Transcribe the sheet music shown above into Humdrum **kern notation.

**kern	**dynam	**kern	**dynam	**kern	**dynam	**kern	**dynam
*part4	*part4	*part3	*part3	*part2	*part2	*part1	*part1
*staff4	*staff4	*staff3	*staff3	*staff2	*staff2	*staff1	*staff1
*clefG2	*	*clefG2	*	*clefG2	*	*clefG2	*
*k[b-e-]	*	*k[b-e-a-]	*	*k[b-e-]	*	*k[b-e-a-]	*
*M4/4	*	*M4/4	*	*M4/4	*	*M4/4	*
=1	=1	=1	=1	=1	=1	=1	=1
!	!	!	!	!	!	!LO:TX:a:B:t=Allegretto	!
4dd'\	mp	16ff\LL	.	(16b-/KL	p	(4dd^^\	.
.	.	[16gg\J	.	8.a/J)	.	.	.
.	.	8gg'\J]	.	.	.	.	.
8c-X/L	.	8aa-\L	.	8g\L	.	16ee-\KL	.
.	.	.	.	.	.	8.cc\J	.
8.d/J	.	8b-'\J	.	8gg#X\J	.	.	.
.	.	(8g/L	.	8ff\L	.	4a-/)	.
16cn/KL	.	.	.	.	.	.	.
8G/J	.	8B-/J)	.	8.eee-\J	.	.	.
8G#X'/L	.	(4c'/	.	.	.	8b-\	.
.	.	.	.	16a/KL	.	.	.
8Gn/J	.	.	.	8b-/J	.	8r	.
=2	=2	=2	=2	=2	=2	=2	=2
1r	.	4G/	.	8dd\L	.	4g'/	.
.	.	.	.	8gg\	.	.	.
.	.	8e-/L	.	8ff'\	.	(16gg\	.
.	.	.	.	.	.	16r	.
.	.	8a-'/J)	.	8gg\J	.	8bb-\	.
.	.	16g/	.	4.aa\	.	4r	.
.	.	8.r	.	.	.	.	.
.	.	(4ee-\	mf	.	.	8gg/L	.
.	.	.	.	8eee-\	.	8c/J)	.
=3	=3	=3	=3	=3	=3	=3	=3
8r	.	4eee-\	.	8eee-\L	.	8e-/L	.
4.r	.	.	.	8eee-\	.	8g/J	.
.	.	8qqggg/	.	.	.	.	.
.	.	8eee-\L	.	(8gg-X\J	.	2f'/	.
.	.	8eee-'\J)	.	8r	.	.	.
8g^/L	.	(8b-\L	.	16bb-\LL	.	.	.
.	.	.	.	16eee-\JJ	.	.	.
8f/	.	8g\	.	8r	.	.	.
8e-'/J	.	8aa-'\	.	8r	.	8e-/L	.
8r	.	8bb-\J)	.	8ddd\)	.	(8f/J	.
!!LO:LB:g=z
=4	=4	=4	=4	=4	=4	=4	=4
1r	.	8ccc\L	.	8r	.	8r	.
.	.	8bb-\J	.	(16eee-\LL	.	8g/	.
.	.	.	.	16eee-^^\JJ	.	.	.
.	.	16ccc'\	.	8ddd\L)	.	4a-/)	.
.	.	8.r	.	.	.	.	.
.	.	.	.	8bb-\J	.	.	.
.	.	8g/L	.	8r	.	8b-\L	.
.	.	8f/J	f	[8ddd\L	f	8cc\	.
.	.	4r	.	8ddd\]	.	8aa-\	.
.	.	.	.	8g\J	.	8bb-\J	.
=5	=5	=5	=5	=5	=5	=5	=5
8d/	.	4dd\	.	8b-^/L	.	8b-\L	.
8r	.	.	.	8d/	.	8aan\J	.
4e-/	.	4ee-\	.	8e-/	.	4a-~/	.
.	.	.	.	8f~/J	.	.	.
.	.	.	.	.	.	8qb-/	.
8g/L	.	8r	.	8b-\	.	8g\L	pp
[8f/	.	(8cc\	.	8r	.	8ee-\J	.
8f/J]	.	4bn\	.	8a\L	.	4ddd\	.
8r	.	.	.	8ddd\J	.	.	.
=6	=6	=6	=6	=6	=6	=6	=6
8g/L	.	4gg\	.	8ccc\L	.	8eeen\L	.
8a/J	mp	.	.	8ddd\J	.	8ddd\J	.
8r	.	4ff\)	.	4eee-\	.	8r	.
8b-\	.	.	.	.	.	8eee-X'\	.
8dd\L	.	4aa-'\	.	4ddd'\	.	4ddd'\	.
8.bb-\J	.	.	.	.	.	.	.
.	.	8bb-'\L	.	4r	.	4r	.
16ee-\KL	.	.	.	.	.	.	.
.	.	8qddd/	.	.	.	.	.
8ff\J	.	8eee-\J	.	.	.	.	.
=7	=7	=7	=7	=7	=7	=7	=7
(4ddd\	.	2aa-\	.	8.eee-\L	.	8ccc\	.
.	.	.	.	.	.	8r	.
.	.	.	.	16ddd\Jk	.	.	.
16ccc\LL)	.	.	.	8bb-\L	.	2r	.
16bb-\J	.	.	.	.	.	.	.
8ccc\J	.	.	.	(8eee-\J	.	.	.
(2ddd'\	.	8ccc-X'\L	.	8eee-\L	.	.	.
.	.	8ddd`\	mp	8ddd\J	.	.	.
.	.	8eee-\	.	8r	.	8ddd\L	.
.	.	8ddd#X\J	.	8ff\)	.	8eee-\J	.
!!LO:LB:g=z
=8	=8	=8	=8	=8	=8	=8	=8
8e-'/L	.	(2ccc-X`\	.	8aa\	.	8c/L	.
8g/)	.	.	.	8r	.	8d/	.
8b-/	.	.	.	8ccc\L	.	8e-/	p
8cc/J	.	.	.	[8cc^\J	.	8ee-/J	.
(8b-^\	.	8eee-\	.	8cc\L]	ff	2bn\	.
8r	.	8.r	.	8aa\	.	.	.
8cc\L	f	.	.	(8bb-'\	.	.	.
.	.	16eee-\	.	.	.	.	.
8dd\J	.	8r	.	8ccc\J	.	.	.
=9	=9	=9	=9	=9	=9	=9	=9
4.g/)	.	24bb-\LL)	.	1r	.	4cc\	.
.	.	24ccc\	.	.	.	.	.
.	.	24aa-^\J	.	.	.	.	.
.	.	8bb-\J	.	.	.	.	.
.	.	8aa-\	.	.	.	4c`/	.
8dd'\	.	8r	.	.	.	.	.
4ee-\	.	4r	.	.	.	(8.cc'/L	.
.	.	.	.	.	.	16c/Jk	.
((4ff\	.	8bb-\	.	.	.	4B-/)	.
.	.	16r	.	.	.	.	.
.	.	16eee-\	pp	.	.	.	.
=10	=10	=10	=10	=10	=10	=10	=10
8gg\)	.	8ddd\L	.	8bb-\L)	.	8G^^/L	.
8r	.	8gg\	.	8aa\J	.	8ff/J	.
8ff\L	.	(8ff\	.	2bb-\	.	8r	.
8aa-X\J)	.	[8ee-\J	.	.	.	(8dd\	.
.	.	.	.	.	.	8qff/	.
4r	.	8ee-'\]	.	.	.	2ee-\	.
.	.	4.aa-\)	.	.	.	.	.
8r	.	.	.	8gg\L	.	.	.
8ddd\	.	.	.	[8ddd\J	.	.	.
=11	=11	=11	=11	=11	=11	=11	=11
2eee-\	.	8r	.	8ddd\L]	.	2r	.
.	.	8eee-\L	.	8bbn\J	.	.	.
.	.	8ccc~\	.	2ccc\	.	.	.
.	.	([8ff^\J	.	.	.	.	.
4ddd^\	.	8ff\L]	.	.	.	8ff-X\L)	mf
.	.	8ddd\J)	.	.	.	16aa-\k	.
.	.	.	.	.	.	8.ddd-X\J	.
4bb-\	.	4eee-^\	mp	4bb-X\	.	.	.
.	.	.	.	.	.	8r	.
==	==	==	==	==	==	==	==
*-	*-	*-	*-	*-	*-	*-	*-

==========

▶ _Problem details_:
Pick out every line of the data above that contains the string "kern", treating uppercase and lowercase letters as different.

▶ _Answer to the task_:
Transcribe the sheet music shown above into Humdrum **kern notation.
**kern	**dynam	**kern	**dynam	**kern	**dynam	**kern	**dynam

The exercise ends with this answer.